Records for processing ::

'''

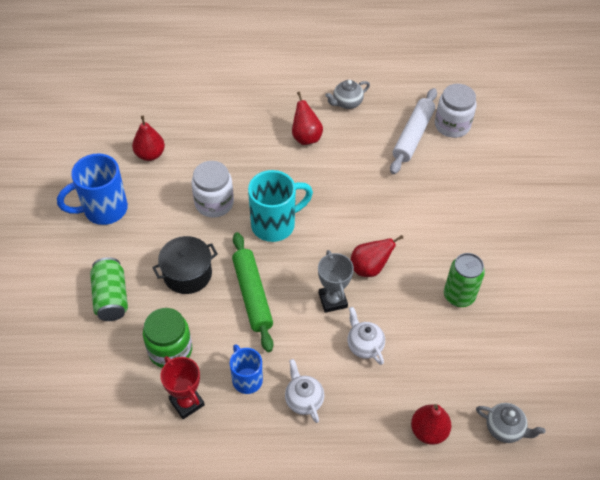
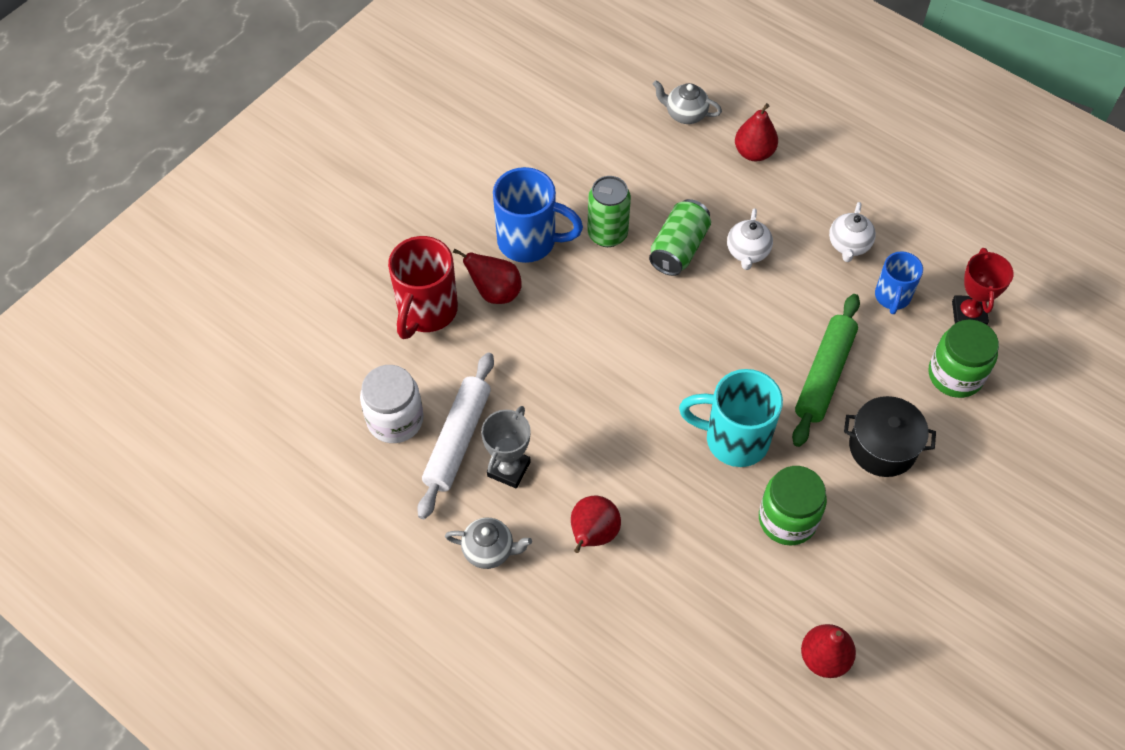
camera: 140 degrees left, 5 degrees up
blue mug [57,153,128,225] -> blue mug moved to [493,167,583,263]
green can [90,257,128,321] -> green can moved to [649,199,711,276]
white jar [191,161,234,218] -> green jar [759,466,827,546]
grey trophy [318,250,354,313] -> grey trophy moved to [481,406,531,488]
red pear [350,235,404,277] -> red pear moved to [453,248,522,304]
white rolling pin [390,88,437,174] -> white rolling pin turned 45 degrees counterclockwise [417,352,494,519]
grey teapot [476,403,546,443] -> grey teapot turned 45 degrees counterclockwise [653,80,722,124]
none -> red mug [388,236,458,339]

'''
'''

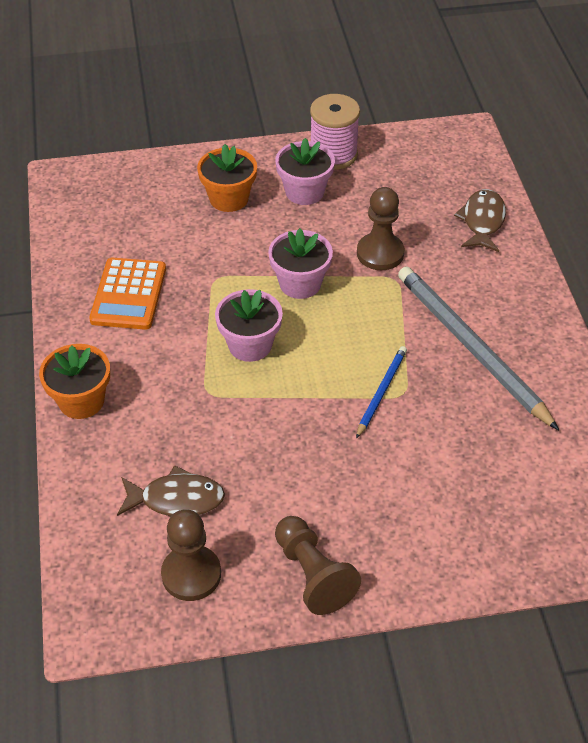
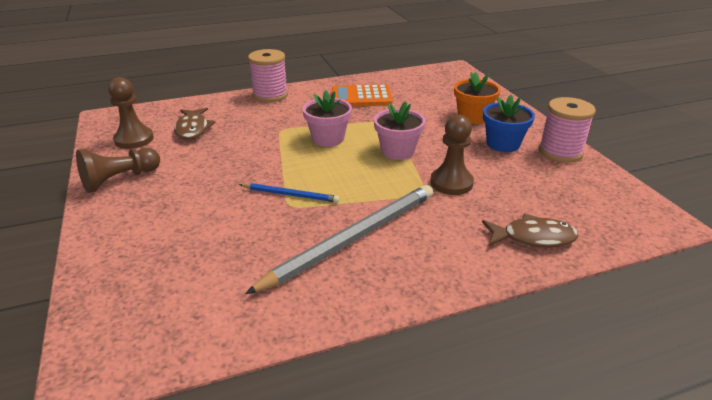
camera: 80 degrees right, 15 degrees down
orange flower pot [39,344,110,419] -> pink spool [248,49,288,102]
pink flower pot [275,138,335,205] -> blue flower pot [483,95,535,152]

'''
'''

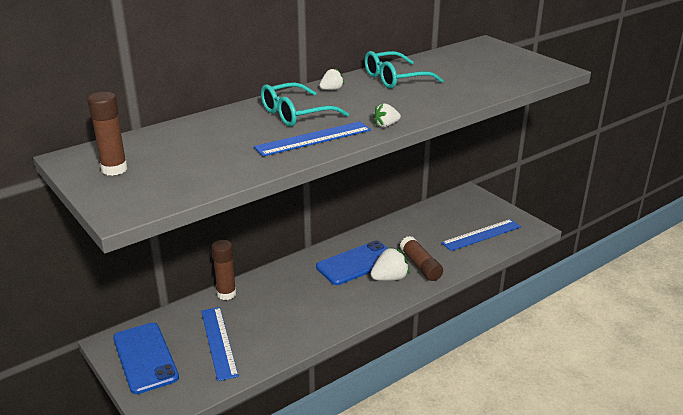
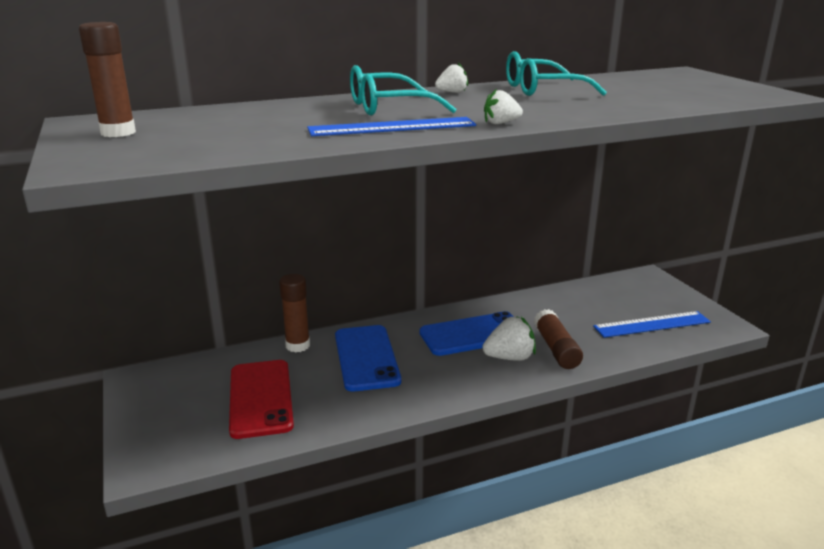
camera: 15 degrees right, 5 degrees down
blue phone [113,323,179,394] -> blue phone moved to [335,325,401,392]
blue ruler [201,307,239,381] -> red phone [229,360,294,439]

'''

Task item :: From the listing above, output exactly the run of lines that starts with the line containing "blue phone [113,323,179,394]" and ends with the line containing "blue ruler [201,307,239,381]".

Exercise answer ::
blue phone [113,323,179,394] -> blue phone moved to [335,325,401,392]
blue ruler [201,307,239,381] -> red phone [229,360,294,439]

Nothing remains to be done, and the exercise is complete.